▶ _Work request_:
Find the line holding "yellow slope A8:C9" in the entries below. Give it again exactly, along with every line after it up to and including the line holding "none -> brown brick H7:H8 level 2".

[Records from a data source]
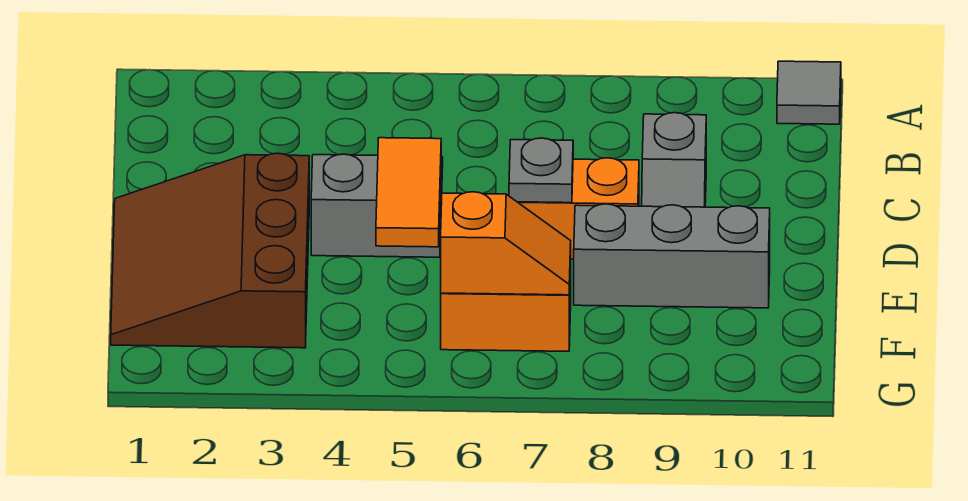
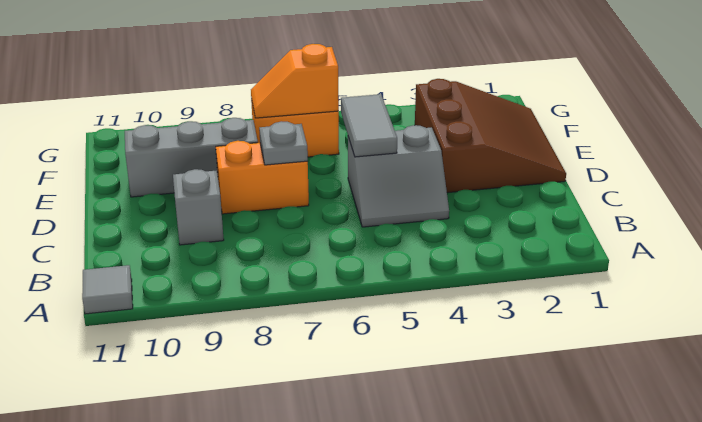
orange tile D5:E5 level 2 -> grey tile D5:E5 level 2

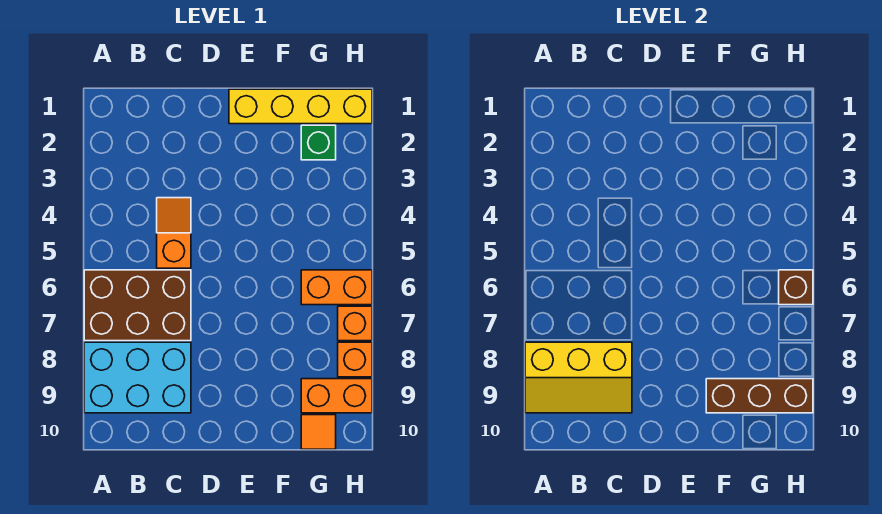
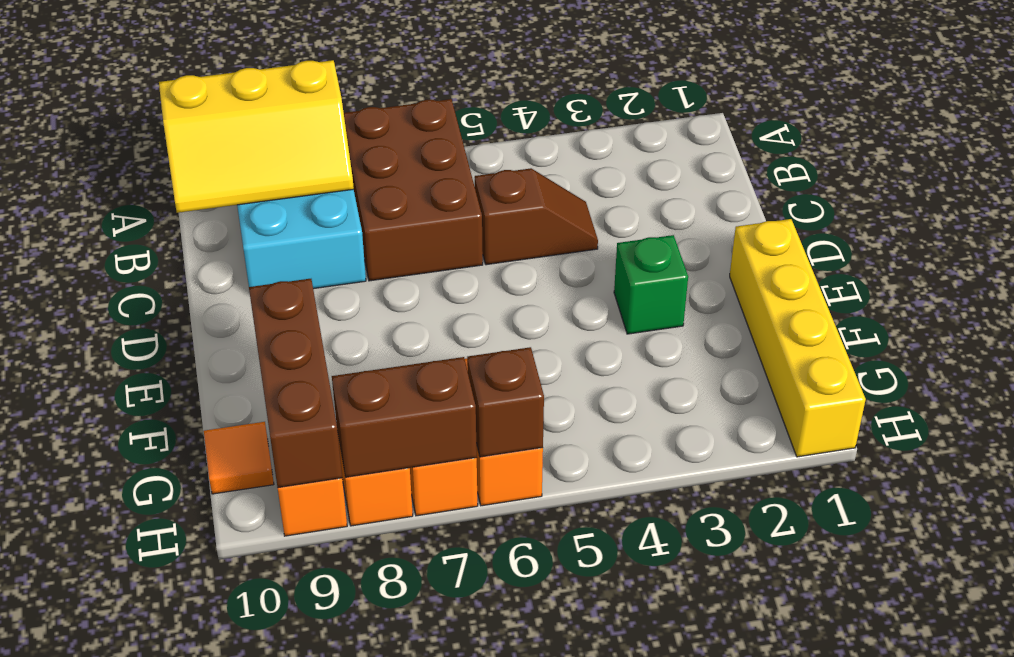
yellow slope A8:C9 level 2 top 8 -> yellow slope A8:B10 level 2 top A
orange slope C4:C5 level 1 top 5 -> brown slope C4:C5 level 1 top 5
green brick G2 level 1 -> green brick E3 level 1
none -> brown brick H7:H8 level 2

--

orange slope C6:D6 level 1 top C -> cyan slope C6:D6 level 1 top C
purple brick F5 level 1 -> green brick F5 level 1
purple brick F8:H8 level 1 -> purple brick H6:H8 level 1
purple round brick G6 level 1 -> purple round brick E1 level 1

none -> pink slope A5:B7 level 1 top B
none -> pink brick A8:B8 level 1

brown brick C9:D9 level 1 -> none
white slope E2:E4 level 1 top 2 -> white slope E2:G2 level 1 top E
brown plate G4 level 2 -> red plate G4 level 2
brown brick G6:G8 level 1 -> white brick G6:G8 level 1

▶ _Output for this task_:
yellow slope A8:C9 level 2 top 8 -> yellow slope A8:B10 level 2 top A
orange slope C4:C5 level 1 top 5 -> brown slope C4:C5 level 1 top 5
green brick G2 level 1 -> green brick E3 level 1
none -> brown brick H7:H8 level 2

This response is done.